■ Exercise description ■
Scan the lines below for the word "padlock". Copy each line you find it in.

■ Record set ■
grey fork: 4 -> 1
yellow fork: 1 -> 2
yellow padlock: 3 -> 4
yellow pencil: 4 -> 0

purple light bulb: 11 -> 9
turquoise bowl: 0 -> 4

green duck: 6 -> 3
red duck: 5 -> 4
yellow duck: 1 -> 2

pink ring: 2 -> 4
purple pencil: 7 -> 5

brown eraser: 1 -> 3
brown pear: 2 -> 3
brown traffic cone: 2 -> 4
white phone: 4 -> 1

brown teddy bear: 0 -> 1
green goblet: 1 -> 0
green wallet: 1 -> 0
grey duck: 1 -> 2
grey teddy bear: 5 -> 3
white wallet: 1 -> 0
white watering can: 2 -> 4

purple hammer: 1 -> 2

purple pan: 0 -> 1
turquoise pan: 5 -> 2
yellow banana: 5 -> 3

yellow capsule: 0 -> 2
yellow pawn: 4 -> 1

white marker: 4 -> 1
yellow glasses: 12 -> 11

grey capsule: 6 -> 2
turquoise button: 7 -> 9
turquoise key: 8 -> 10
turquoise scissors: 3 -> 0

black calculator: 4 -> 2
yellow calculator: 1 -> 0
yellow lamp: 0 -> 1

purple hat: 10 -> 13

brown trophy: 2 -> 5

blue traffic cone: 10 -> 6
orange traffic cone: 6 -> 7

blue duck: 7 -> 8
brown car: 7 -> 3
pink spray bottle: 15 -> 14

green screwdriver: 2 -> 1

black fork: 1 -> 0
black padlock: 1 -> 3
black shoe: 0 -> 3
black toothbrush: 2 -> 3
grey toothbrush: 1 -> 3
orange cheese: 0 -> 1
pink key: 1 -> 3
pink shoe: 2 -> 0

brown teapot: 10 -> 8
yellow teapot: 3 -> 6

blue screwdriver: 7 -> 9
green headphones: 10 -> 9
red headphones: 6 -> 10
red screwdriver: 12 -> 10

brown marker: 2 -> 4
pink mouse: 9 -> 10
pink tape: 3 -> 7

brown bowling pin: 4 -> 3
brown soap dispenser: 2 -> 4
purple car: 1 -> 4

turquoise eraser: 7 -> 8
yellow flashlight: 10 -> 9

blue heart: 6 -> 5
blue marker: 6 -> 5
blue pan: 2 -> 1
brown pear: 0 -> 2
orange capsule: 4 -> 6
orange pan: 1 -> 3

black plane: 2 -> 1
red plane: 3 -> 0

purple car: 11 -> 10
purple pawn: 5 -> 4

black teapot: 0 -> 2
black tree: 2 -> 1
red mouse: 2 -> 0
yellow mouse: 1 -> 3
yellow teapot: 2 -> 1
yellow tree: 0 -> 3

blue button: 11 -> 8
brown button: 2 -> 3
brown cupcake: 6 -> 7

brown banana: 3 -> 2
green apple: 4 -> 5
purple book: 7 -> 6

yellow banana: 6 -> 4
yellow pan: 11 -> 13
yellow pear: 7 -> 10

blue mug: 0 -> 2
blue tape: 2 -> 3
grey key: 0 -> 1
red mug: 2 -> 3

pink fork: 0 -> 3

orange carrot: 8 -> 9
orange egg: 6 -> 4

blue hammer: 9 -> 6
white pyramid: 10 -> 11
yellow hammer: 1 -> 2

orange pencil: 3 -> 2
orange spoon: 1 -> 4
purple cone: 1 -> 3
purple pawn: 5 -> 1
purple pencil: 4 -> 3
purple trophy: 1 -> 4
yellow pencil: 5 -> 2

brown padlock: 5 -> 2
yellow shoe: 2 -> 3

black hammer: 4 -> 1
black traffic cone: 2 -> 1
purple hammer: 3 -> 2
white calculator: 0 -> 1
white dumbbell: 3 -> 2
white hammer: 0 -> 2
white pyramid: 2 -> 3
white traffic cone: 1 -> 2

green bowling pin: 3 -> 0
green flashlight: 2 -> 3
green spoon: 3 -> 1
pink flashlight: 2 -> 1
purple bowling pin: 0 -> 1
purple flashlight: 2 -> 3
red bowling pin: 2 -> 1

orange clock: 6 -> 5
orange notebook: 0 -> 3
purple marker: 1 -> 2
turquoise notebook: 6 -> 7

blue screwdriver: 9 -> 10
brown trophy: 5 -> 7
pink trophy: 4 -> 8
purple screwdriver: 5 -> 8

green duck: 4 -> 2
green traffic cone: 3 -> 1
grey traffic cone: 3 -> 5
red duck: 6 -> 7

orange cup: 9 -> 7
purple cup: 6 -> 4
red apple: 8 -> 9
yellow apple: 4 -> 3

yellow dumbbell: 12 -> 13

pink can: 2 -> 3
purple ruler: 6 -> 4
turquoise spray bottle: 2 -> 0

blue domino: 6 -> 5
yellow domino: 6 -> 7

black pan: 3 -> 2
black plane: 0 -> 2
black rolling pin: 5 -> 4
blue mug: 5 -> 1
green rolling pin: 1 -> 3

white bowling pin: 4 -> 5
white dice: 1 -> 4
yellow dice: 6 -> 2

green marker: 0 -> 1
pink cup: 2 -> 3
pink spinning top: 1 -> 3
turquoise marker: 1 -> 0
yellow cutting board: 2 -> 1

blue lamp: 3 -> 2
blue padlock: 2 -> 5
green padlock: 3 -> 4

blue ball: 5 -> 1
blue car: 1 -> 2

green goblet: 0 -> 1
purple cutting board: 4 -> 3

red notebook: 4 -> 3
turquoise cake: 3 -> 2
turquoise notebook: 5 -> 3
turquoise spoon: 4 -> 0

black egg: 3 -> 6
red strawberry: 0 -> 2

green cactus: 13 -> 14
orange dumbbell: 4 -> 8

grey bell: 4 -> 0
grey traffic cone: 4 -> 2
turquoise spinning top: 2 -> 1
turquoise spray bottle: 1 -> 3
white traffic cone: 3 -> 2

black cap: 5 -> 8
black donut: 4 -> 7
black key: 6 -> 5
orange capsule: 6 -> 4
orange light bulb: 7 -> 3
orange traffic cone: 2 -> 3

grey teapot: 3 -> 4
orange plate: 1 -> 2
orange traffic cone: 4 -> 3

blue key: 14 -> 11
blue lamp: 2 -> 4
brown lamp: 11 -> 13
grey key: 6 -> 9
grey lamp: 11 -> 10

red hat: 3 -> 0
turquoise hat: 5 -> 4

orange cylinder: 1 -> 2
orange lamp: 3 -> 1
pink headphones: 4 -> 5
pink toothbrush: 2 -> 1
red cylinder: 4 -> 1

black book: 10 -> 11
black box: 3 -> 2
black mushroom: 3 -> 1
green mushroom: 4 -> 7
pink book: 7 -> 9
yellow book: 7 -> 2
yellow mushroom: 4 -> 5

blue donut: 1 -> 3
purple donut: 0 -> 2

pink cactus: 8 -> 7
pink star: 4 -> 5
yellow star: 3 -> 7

■ Written response ■
yellow padlock: 3 -> 4
black padlock: 1 -> 3
brown padlock: 5 -> 2
blue padlock: 2 -> 5
green padlock: 3 -> 4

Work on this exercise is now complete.